Task prompt ▸
All lines in the records below with the word "black" must be returned.

Exercise data ▸

►

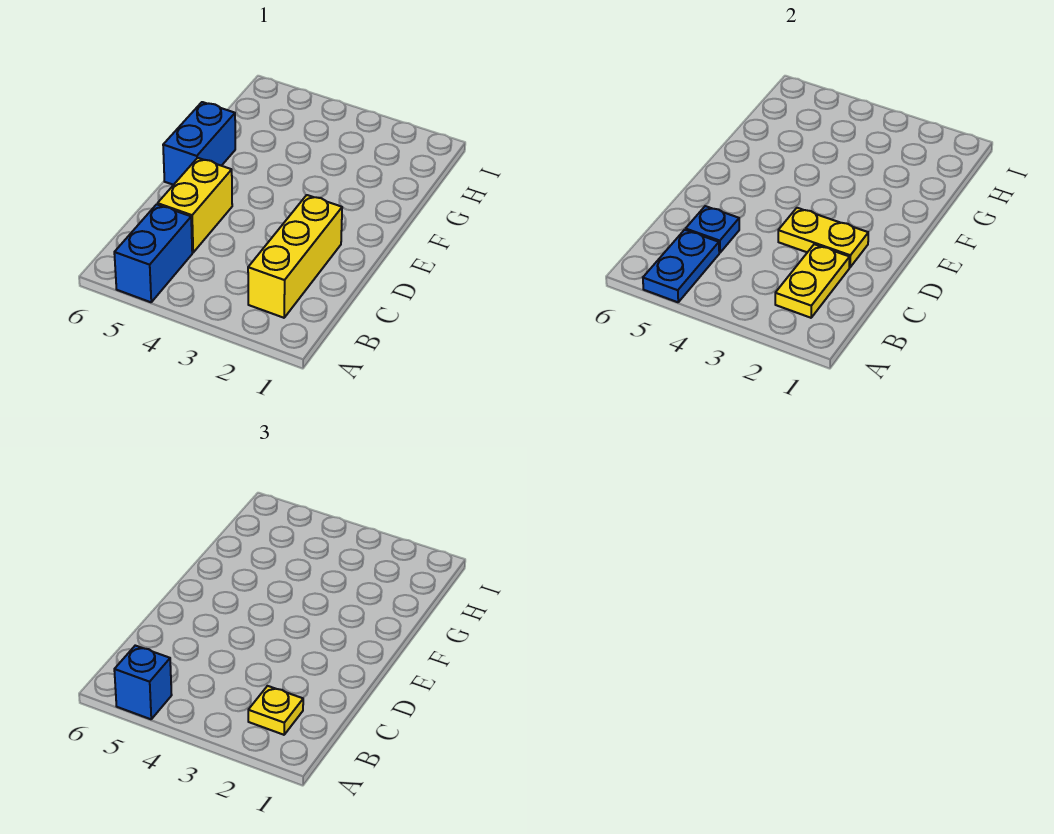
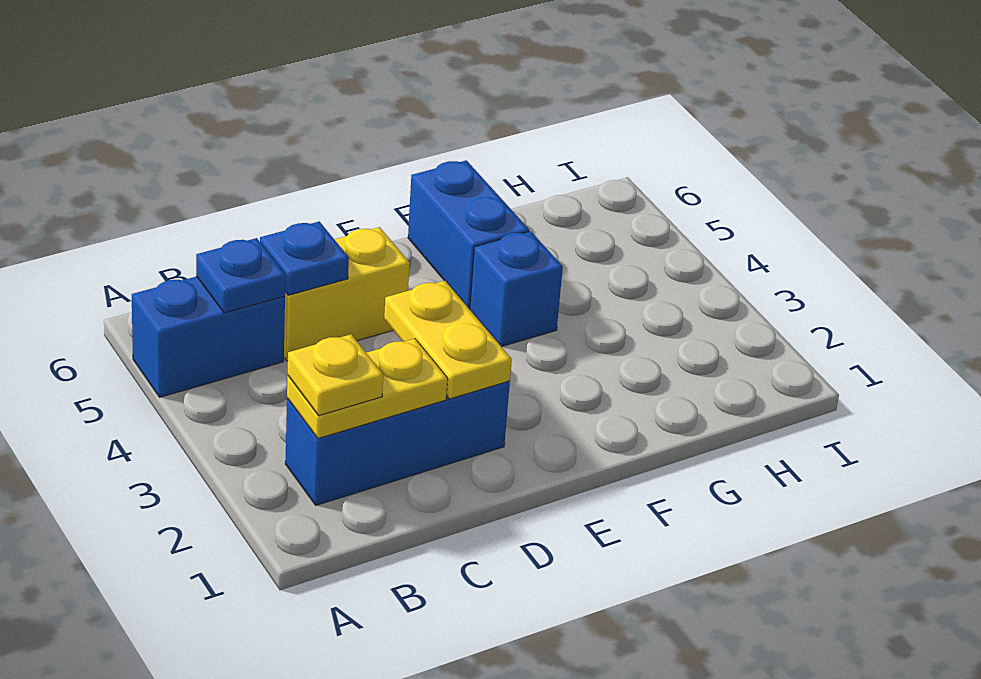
blue plate A5:B5 level 2 -> blue plate B5 level 2
blue brick A5 level 3 -> blue brick F4 level 1
yellow brick B2:D2 level 1 -> blue brick B2:D2 level 1
blue brick E6:F6 level 1 -> blue brick F5:F6 level 1

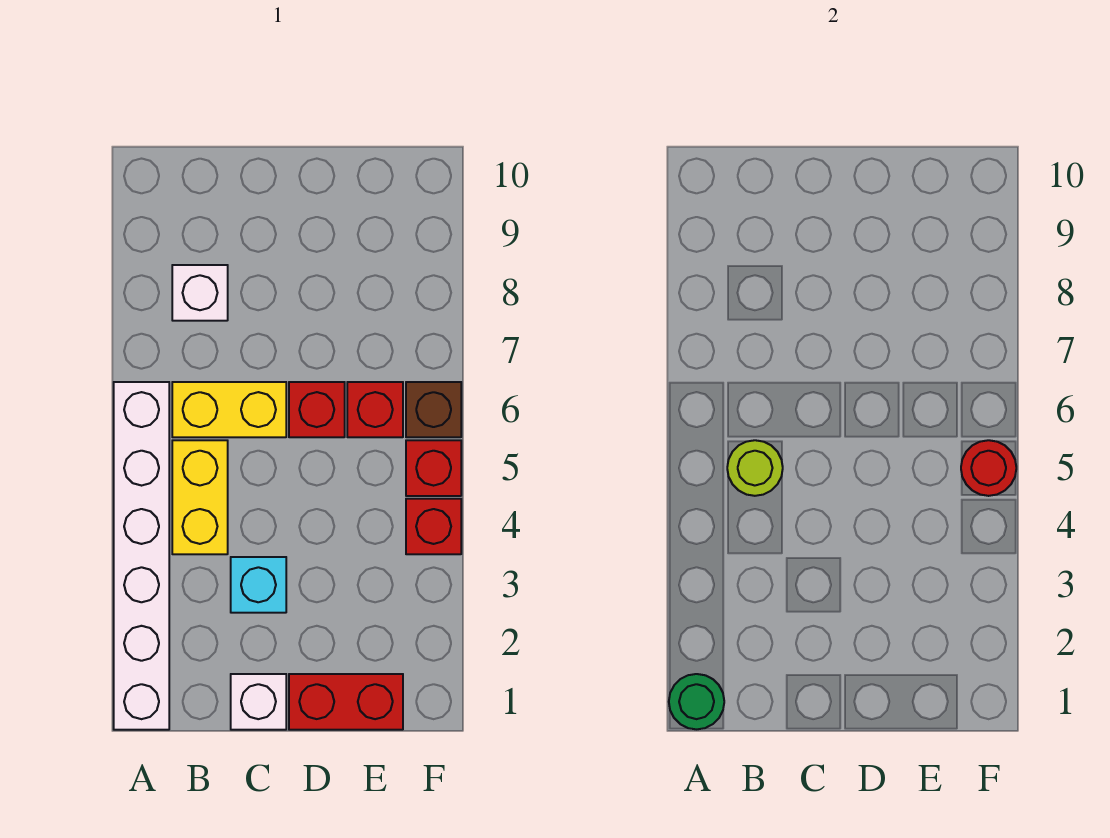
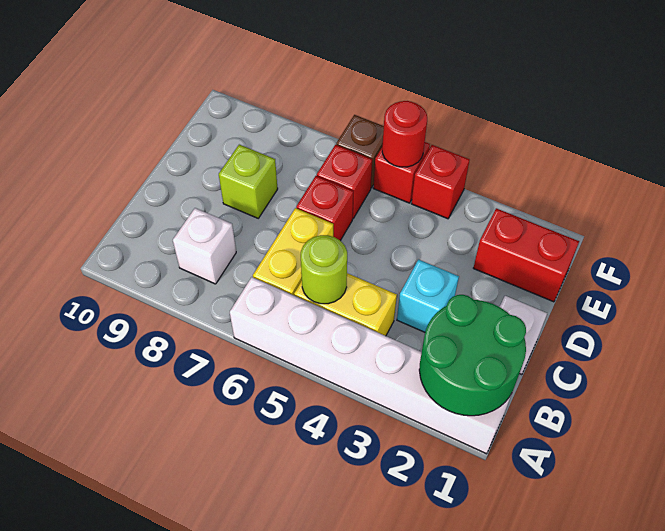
green round brick A1 level 2 -> green round brick A1:B2 level 2
red brick D1:E1 level 1 -> red brick E1:E2 level 1
none -> lime brick D8 level 1

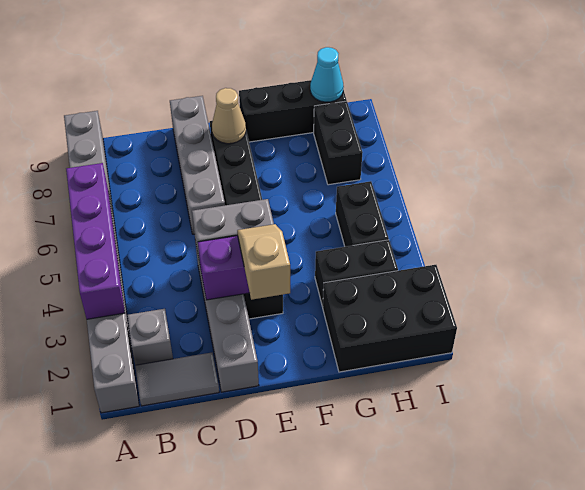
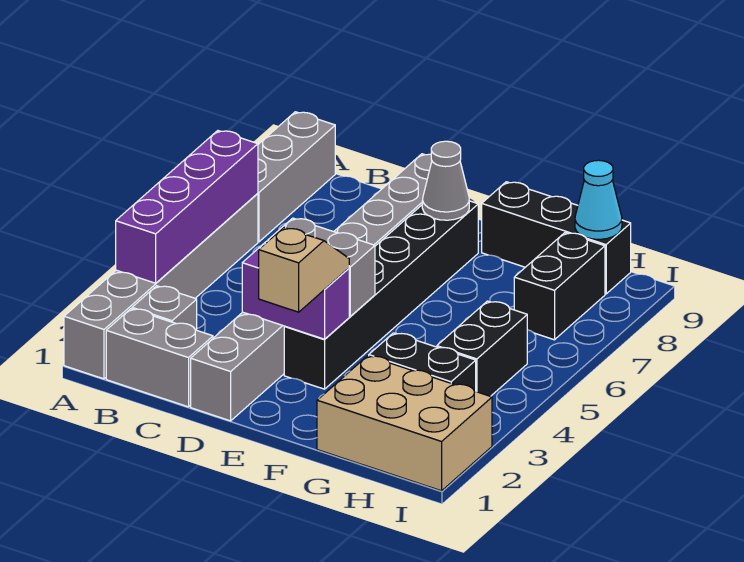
grey tile B1:C1 level 1 -> grey brick B1:C1 level 1
tan cone E8 level 2 -> grey cone E8 level 2
black brick G1:I2 level 1 -> tan brick G1:I2 level 1

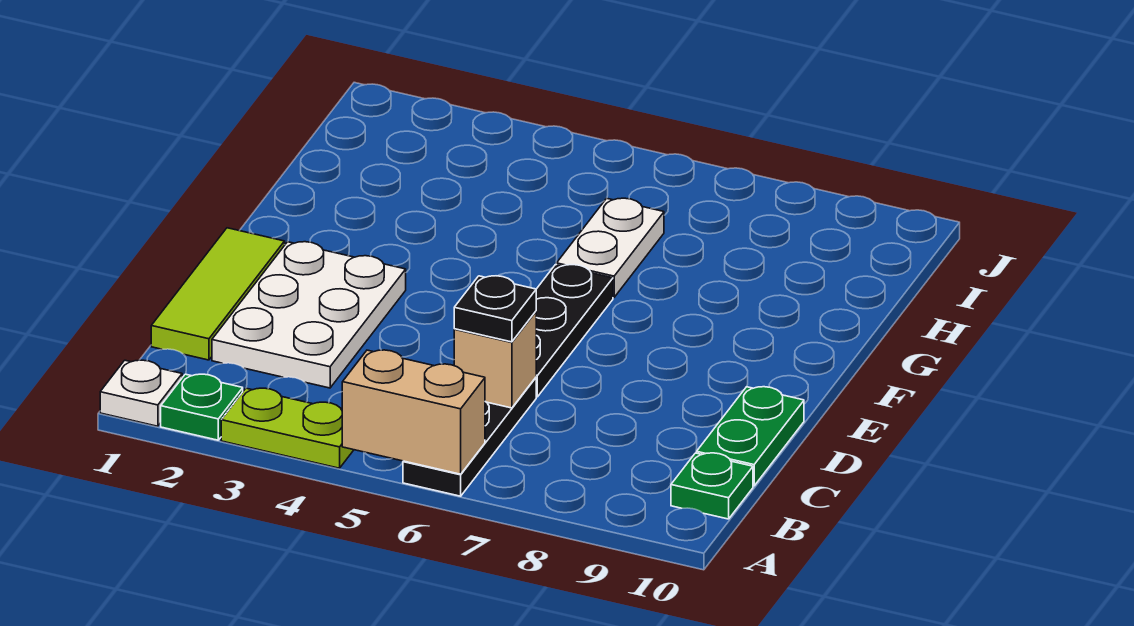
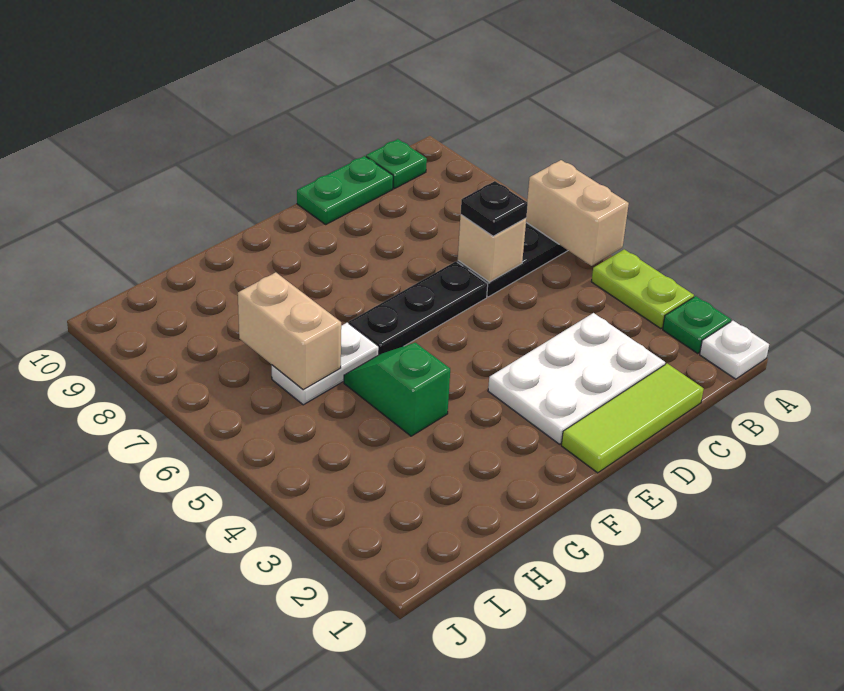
none -> green slope G4:G5 level 1 top 4
none -> tan brick H6:H7 level 2

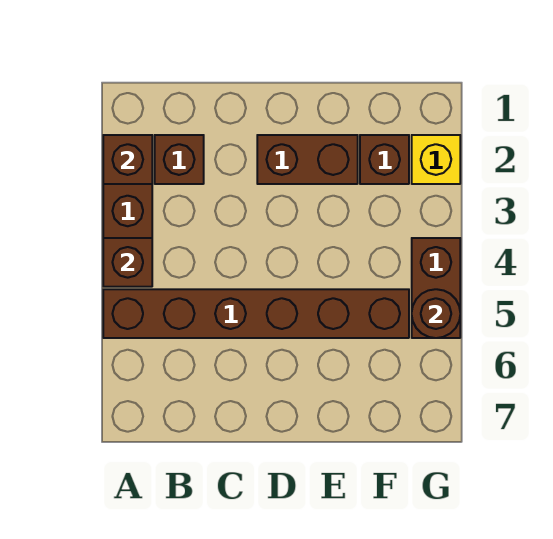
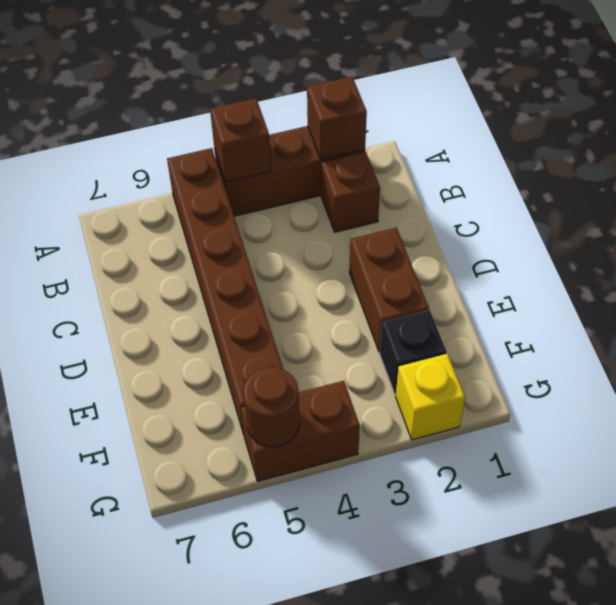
brown brick F2 level 1 -> black brick F2 level 1

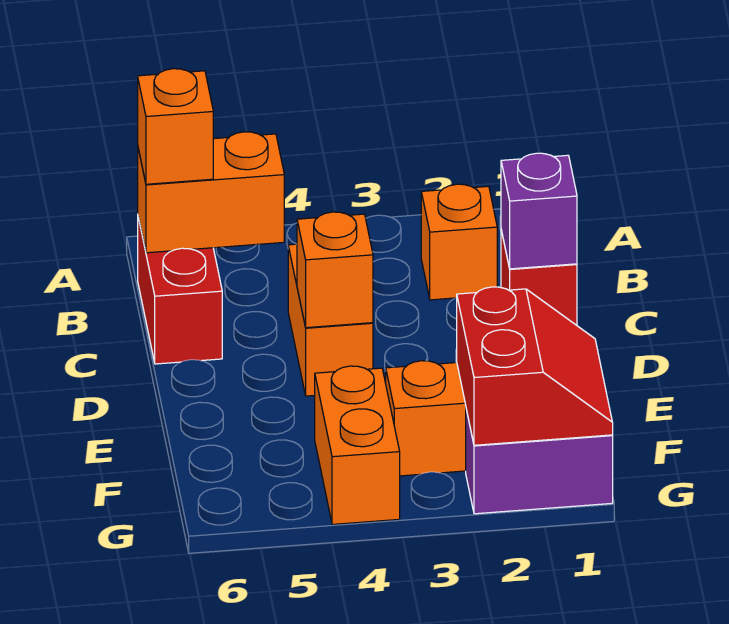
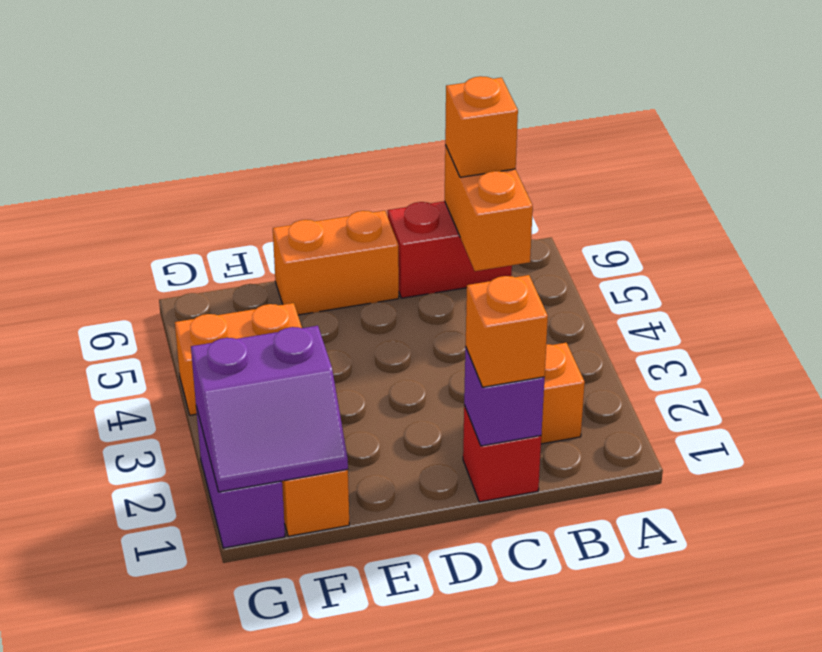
orange brick C4:D4 level 1 -> orange brick D6:E6 level 1
orange brick D4 level 2 -> orange brick C1 level 3
red slope F1:G2 level 2 top 2 -> purple slope F1:G2 level 2 top 2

◄

Written response ▸
black brick G1:I2 level 1 -> tan brick G1:I2 level 1
brown brick F2 level 1 -> black brick F2 level 1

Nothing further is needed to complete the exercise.